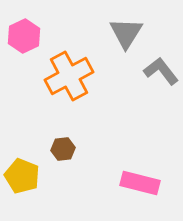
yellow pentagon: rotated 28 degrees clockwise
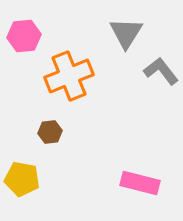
pink hexagon: rotated 20 degrees clockwise
orange cross: rotated 6 degrees clockwise
brown hexagon: moved 13 px left, 17 px up
yellow pentagon: moved 3 px down; rotated 12 degrees counterclockwise
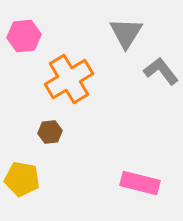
orange cross: moved 3 px down; rotated 9 degrees counterclockwise
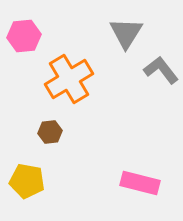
gray L-shape: moved 1 px up
yellow pentagon: moved 5 px right, 2 px down
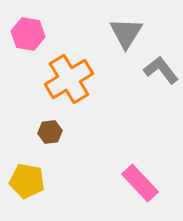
pink hexagon: moved 4 px right, 2 px up; rotated 16 degrees clockwise
pink rectangle: rotated 33 degrees clockwise
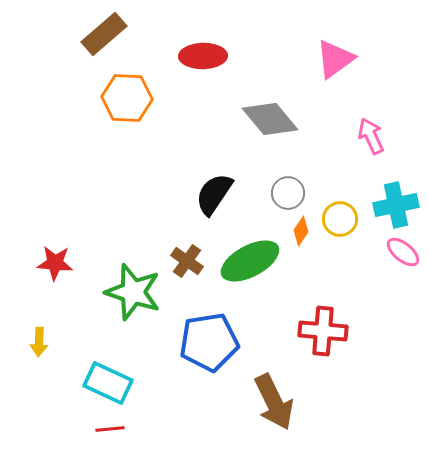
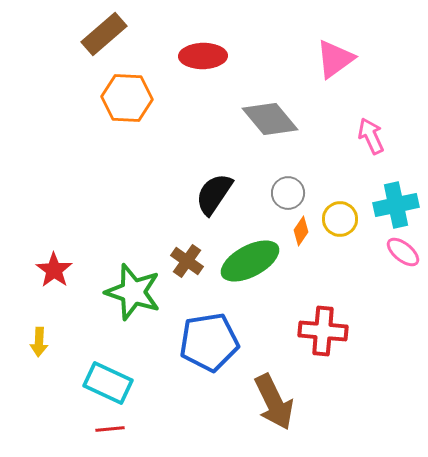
red star: moved 1 px left, 7 px down; rotated 30 degrees clockwise
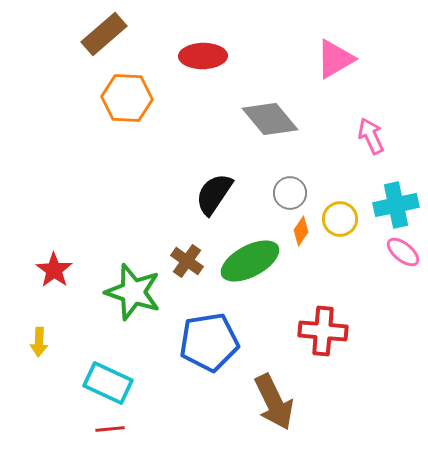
pink triangle: rotated 6 degrees clockwise
gray circle: moved 2 px right
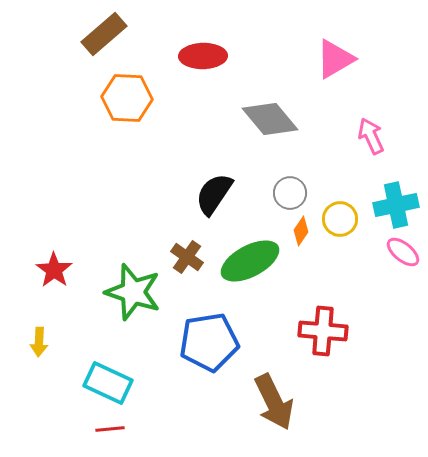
brown cross: moved 4 px up
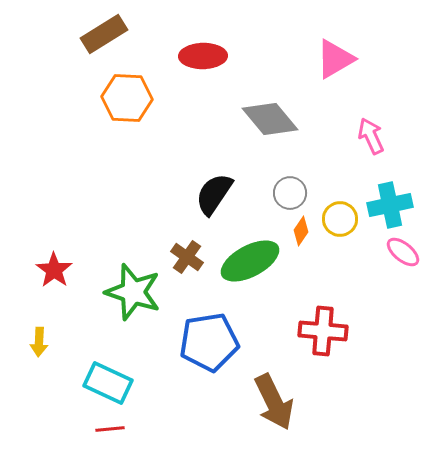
brown rectangle: rotated 9 degrees clockwise
cyan cross: moved 6 px left
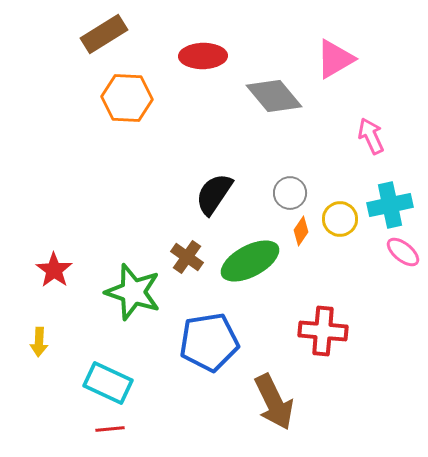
gray diamond: moved 4 px right, 23 px up
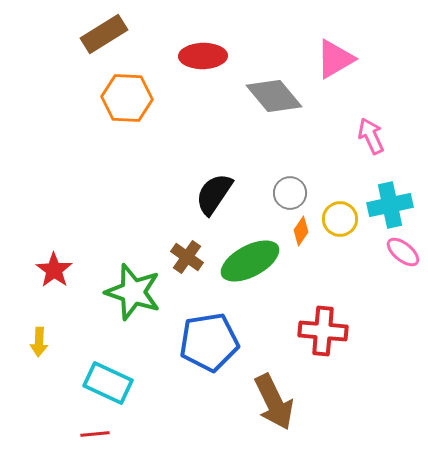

○ ○ ○ ○ ○

Instructions for the task
Write out every line from the records above word for word, leaving out the bracketed picture lines.

Correct result
yellow pentagon: rotated 28 degrees clockwise
pink hexagon: rotated 20 degrees clockwise
orange cross: rotated 6 degrees clockwise
brown hexagon: moved 13 px left, 17 px up
yellow pentagon: moved 3 px down; rotated 12 degrees counterclockwise
orange cross: moved 3 px down; rotated 9 degrees counterclockwise
gray L-shape: moved 1 px up
yellow pentagon: moved 5 px right, 2 px down
pink hexagon: moved 4 px right, 2 px up; rotated 16 degrees clockwise
pink rectangle: rotated 33 degrees clockwise
red star: moved 1 px left, 7 px down; rotated 30 degrees clockwise
pink triangle: rotated 6 degrees clockwise
gray circle: moved 2 px right
brown cross: moved 4 px up
brown rectangle: rotated 9 degrees clockwise
cyan cross: moved 6 px left
gray diamond: moved 4 px right, 23 px up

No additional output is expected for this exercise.